• Work to complete: Check every line of the data below for the word "RADIO". Copy the ones that have it.

***

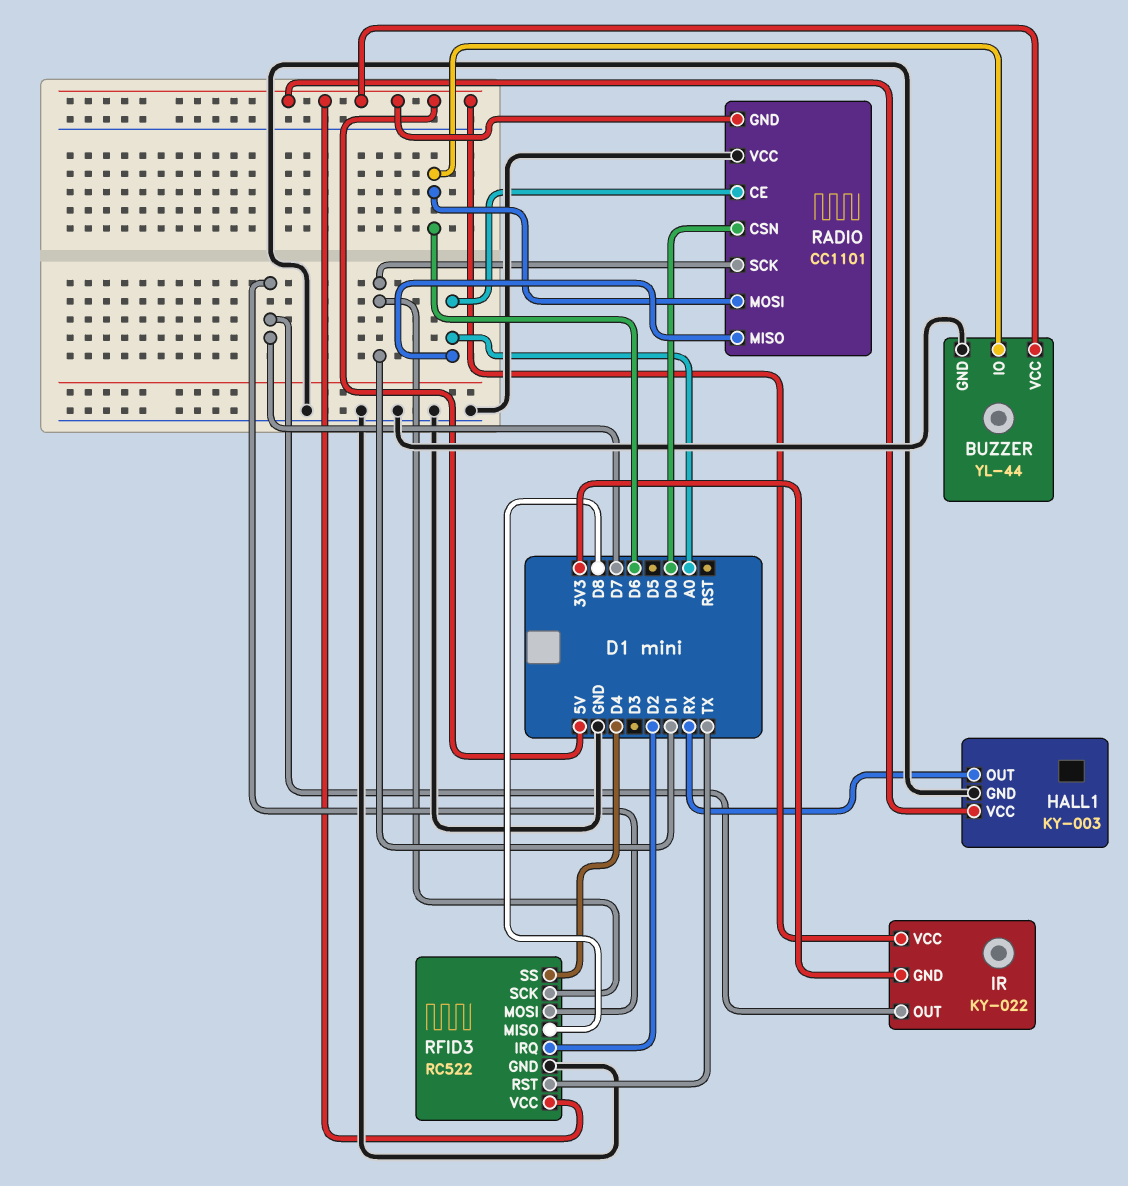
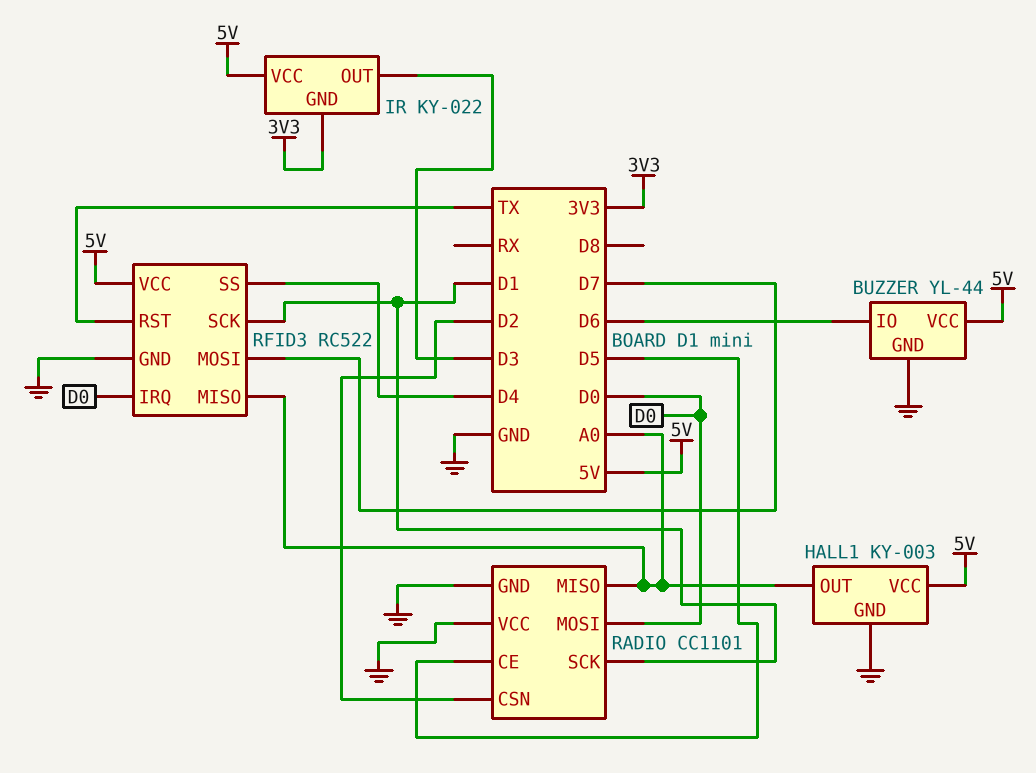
HALL1 pin OUT: RX -> A0
IR pin OUT: D7 -> D3
RADIO pin CE: A0 -> D5
RADIO pin CSN: D0 -> D2
RADIO pin GND: 5V -> GND
RADIO pin MOSI: D6 -> D0
RFID3 pin IRQ: D2 -> D0
RFID3 pin MISO: D8 -> A0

***

• Your solution:
RADIO pin CE: A0 -> D5
RADIO pin CSN: D0 -> D2
RADIO pin GND: 5V -> GND
RADIO pin MOSI: D6 -> D0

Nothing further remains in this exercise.